-------- Supplied material

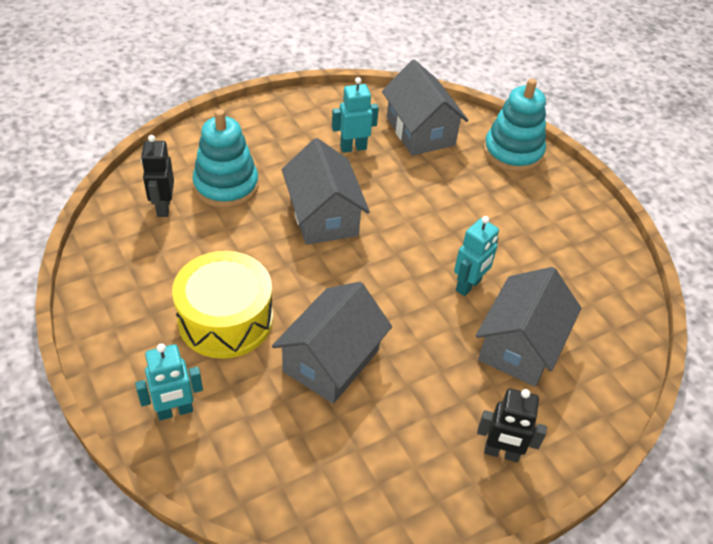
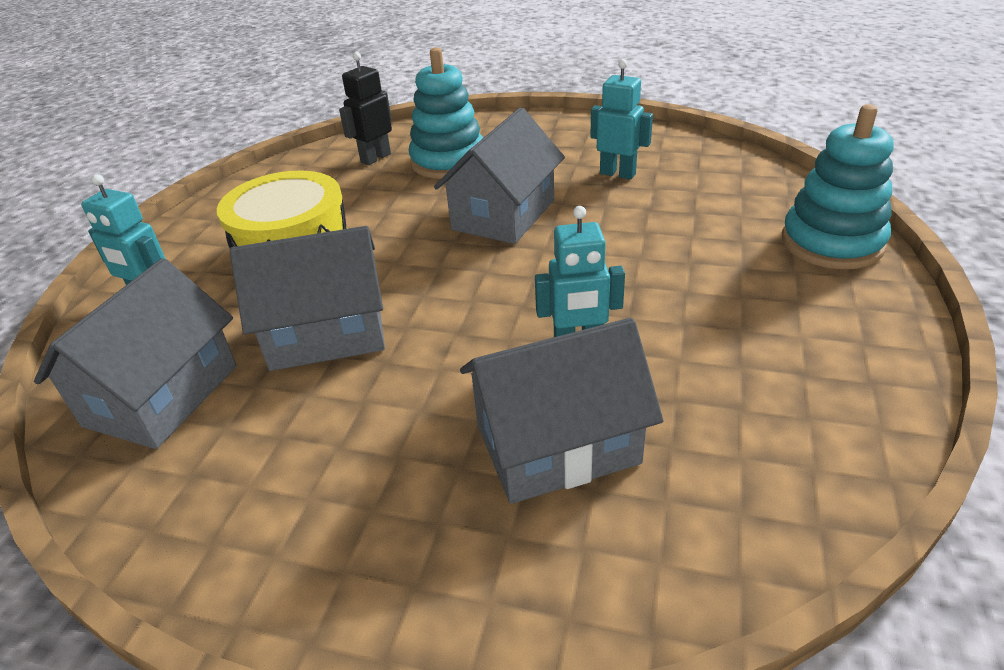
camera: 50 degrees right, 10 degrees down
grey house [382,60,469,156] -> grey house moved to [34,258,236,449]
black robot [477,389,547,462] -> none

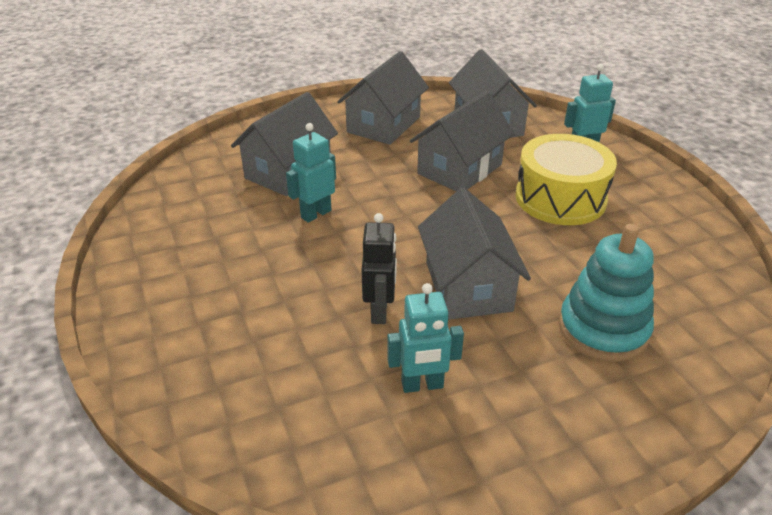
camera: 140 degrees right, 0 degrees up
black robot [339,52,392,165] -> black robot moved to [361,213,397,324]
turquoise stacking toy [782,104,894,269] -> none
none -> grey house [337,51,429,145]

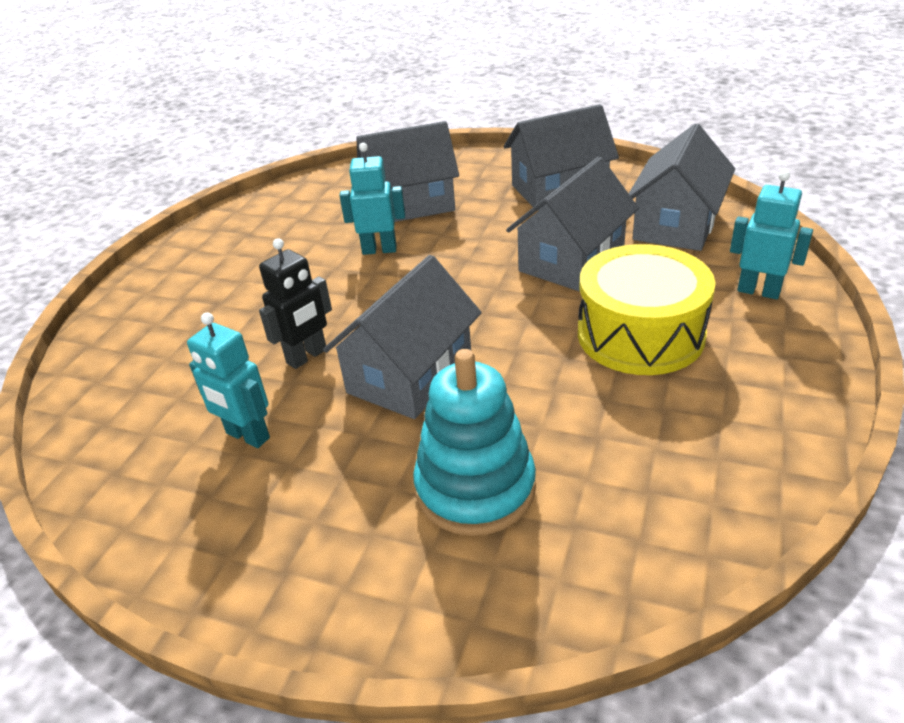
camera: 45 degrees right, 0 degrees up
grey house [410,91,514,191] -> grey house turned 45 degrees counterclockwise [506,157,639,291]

----------------
-------- Supplied material

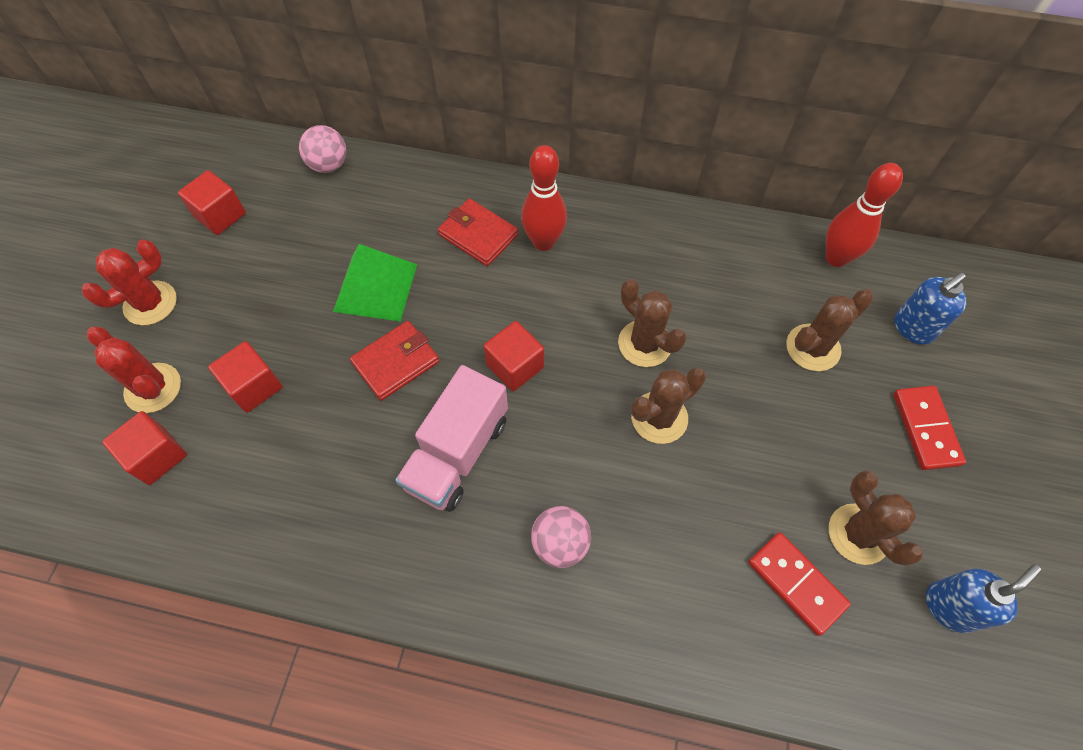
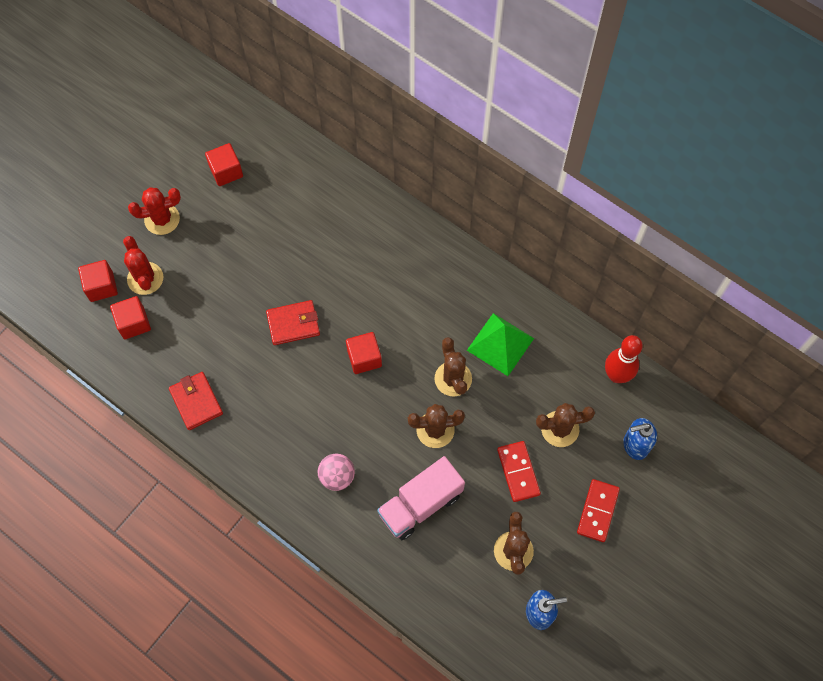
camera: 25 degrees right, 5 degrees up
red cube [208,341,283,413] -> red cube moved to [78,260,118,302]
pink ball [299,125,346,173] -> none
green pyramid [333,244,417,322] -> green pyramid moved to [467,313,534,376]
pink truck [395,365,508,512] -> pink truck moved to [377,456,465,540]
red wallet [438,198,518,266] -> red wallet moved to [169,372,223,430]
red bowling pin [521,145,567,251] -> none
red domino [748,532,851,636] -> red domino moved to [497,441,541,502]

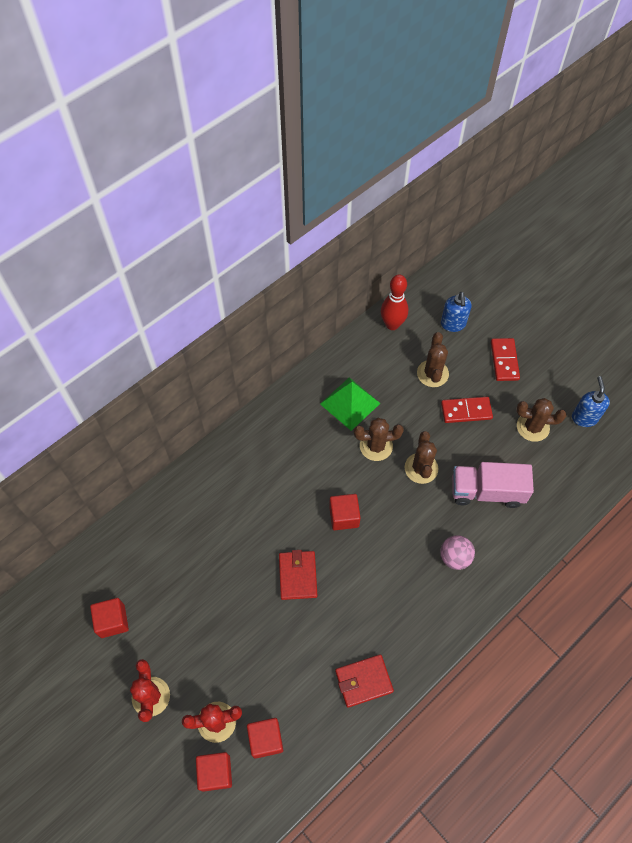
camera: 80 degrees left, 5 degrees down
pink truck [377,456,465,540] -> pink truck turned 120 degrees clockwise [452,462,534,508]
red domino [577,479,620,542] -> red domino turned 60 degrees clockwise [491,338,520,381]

----------------

• Action item:
What is the number of lines in the data above that include the word "house"? Answer with that number only.

• Your response:
3